[Saved data entries]
=== Section Start ===

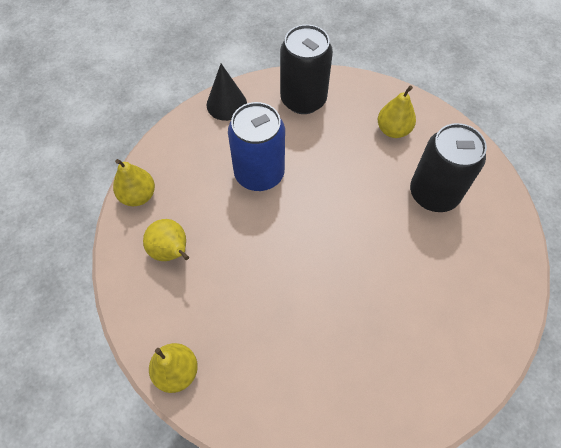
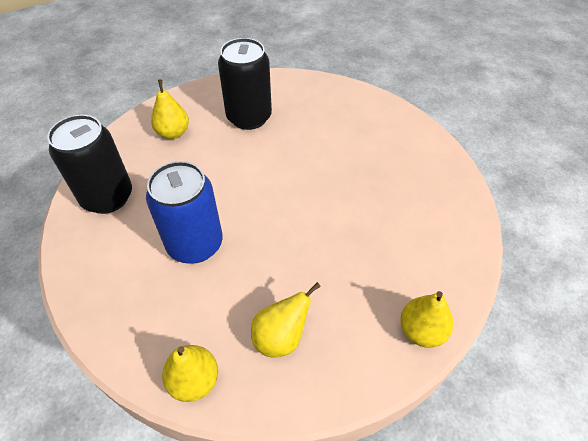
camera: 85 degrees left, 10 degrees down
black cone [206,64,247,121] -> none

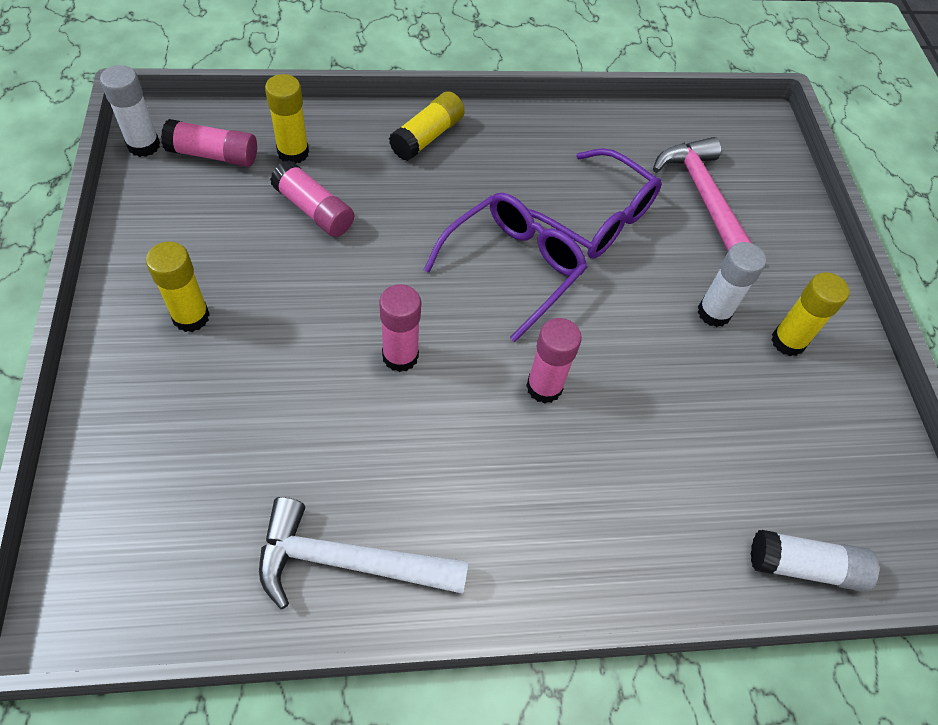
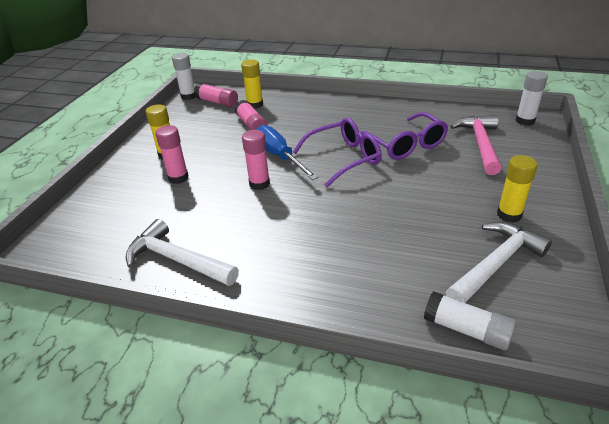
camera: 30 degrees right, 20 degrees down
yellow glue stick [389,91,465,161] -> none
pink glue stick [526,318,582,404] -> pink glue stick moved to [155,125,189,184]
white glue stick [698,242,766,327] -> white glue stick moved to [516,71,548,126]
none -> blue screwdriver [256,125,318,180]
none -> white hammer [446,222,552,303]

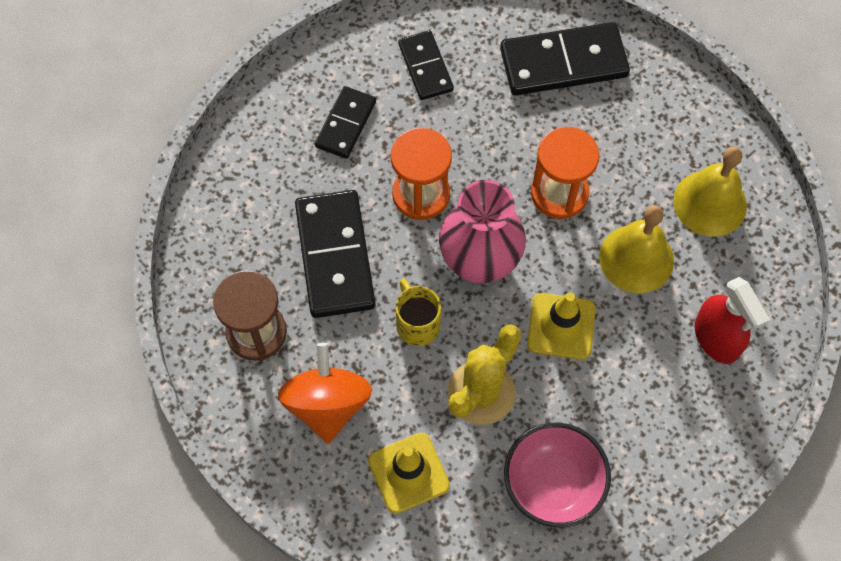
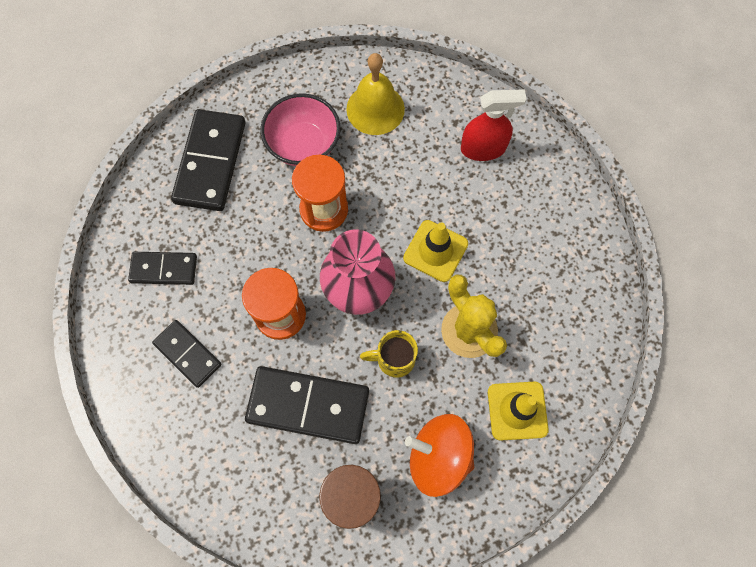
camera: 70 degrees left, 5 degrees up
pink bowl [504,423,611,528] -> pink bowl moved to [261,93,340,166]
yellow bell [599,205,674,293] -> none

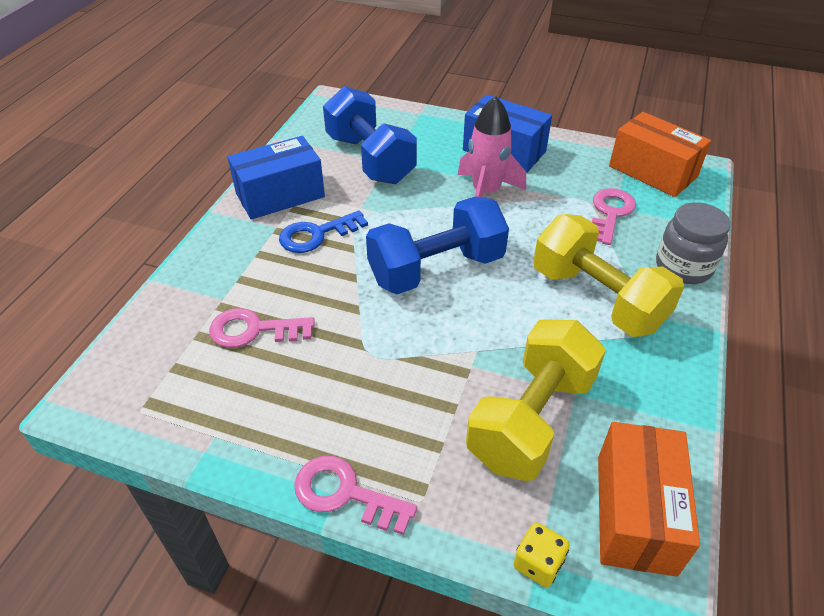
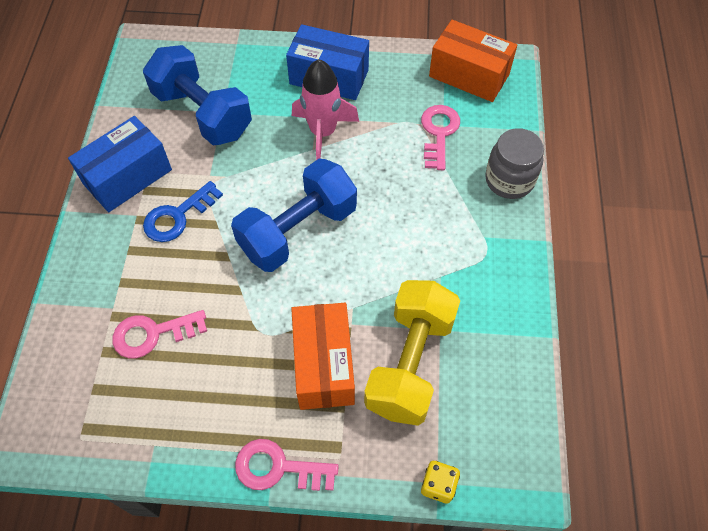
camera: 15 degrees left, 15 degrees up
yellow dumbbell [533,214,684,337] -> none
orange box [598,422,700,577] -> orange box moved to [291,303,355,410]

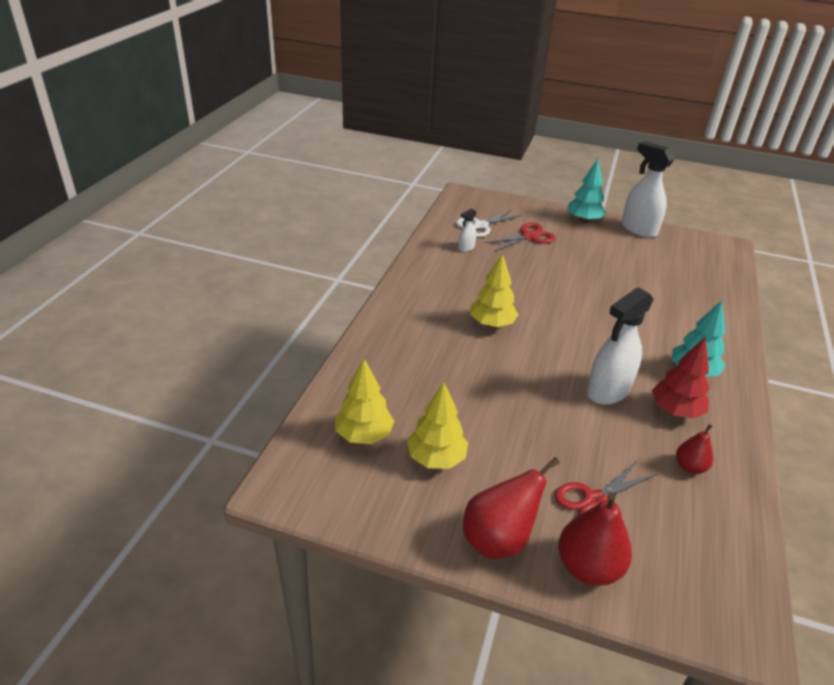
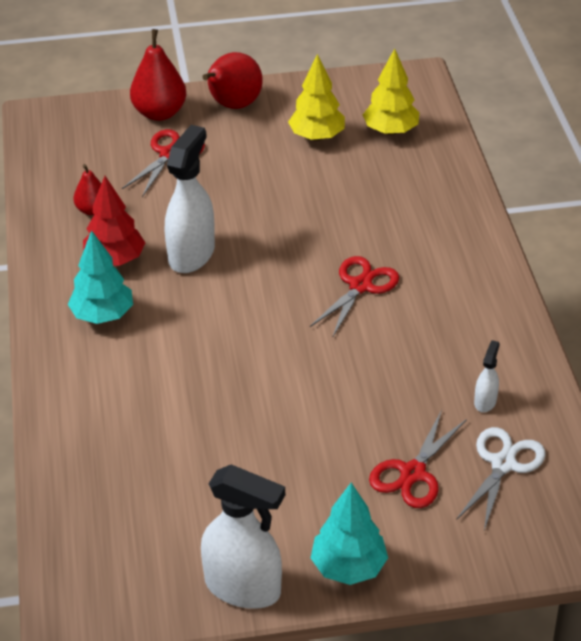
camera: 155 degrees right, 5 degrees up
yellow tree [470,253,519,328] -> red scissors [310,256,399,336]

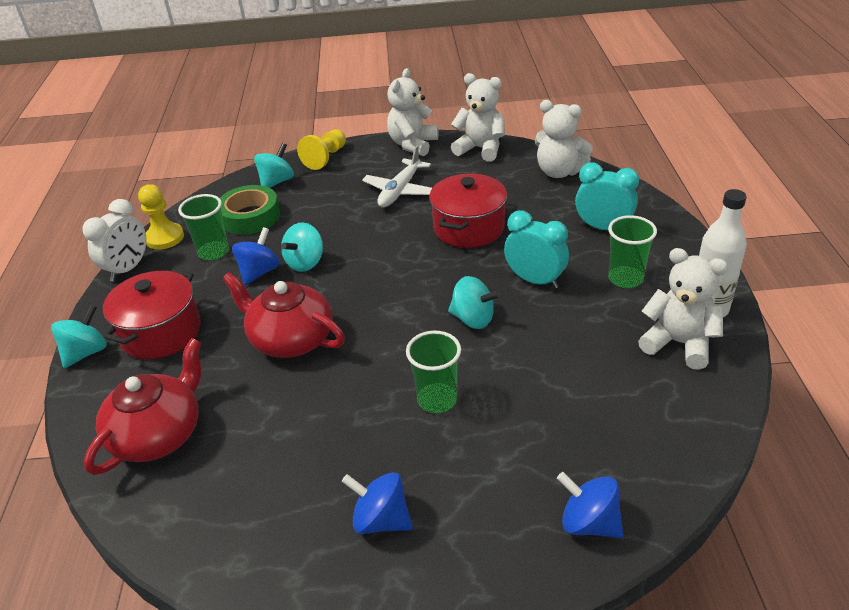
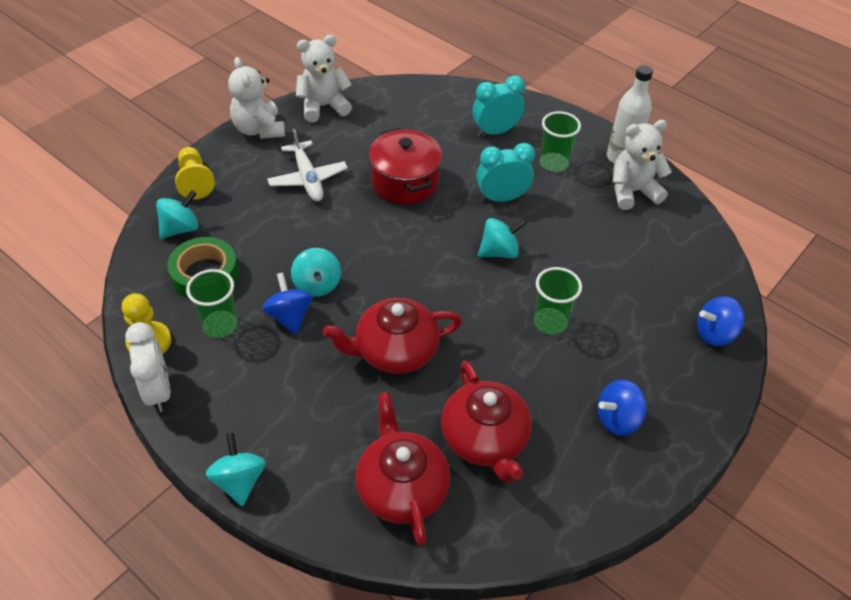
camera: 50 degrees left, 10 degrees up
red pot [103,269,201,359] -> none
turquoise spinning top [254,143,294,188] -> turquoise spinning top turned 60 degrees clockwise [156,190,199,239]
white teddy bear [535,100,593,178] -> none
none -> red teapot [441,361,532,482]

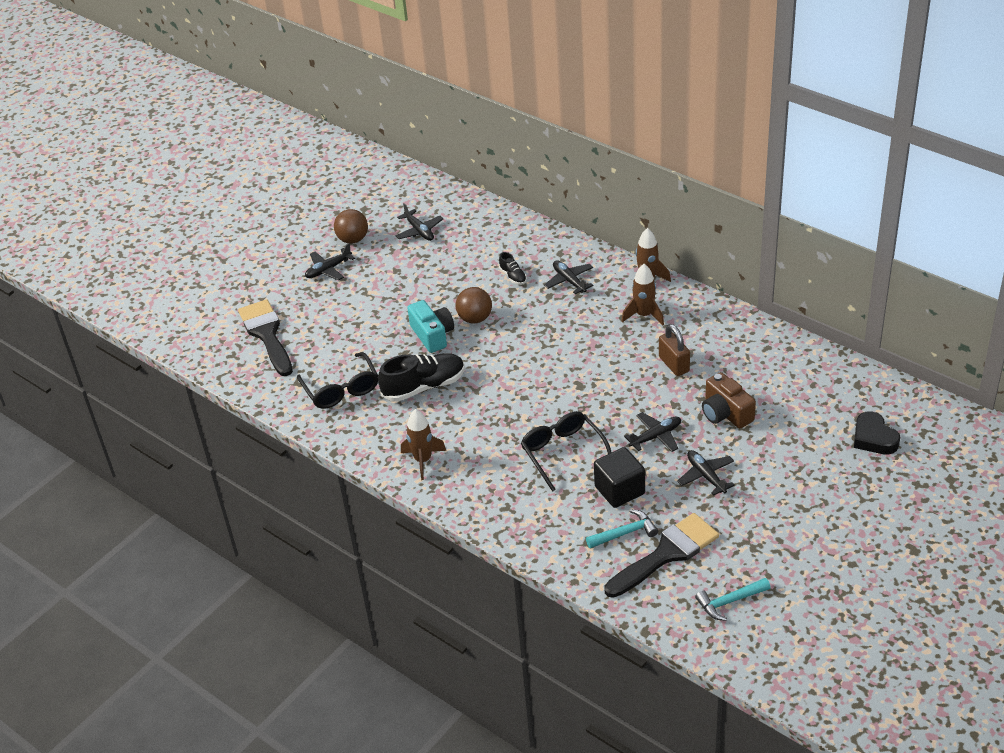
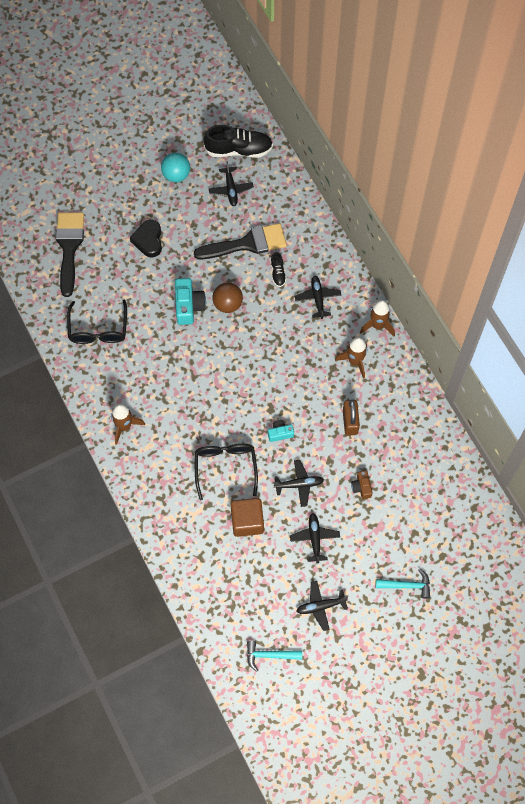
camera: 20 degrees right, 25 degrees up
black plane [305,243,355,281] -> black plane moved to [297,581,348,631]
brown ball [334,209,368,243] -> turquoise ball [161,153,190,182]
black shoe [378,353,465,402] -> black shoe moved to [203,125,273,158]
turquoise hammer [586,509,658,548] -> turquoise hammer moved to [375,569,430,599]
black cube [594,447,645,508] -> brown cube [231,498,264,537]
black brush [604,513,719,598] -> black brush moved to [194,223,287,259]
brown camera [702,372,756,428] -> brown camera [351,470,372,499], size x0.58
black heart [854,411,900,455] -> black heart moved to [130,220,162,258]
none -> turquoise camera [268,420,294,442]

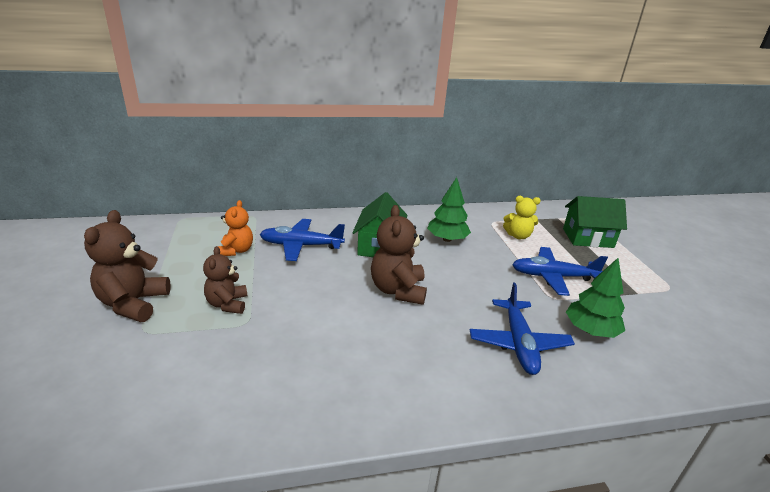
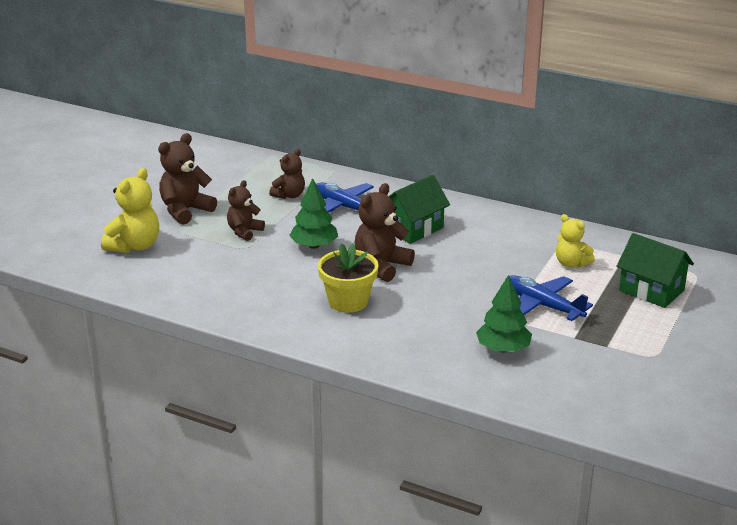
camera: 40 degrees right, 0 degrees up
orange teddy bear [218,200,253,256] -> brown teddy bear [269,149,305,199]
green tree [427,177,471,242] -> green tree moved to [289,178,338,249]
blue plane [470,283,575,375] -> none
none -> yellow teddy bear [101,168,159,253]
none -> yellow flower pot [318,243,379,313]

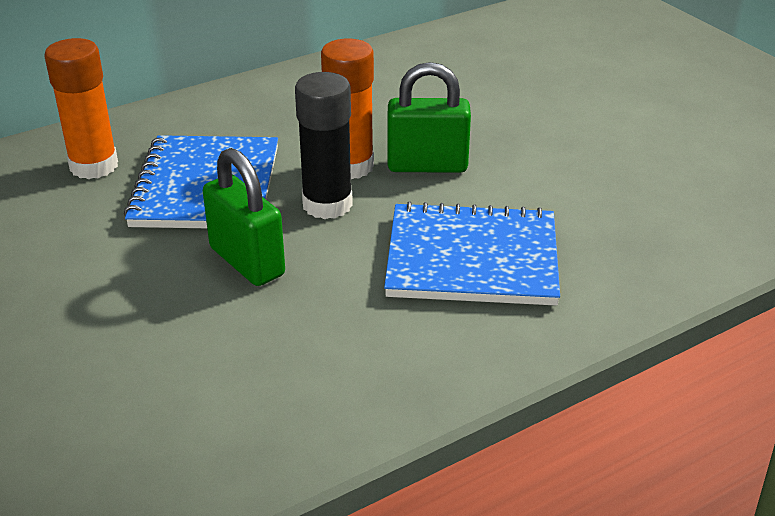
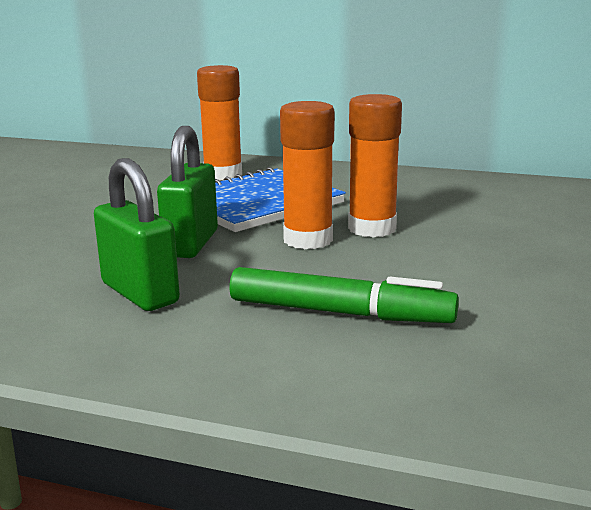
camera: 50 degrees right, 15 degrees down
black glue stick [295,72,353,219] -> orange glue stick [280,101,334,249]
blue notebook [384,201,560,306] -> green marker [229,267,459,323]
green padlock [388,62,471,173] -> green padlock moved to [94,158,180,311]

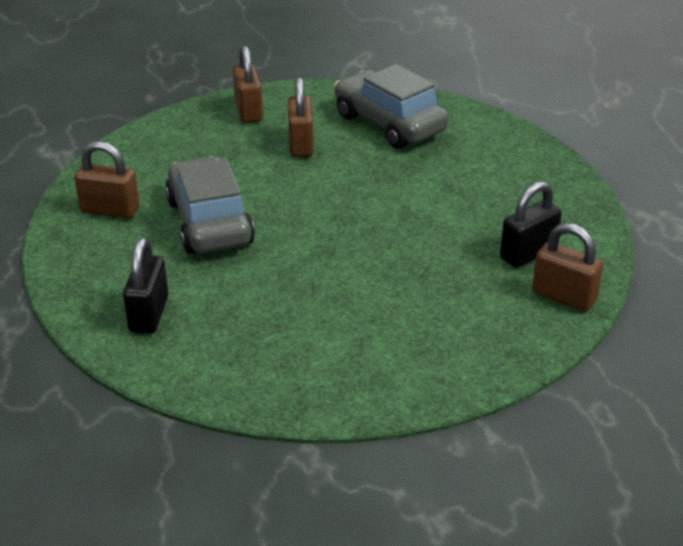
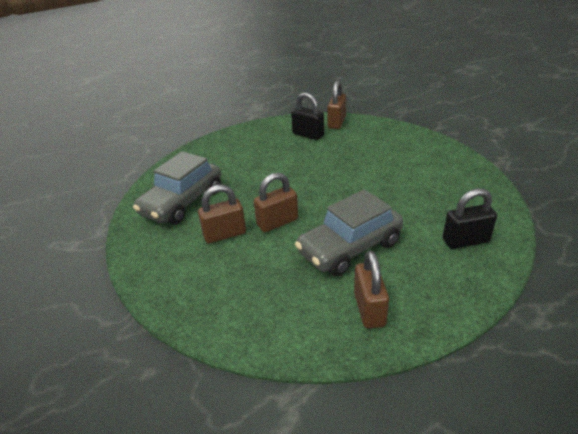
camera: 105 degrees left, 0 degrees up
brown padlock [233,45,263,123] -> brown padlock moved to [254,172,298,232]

=== Section End ===

→ **What to work on**
Only the lines above that hold "black" are wanted. Show every one of them.

→ **Finished task**
black cone [206,64,247,121] -> none
black plane [305,243,355,281] -> black plane moved to [297,581,348,631]
black shoe [378,353,465,402] -> black shoe moved to [203,125,273,158]
black cube [594,447,645,508] -> brown cube [231,498,264,537]
black brush [604,513,719,598] -> black brush moved to [194,223,287,259]
black heart [854,411,900,455] -> black heart moved to [130,220,162,258]
black glue stick [295,72,353,219] -> orange glue stick [280,101,334,249]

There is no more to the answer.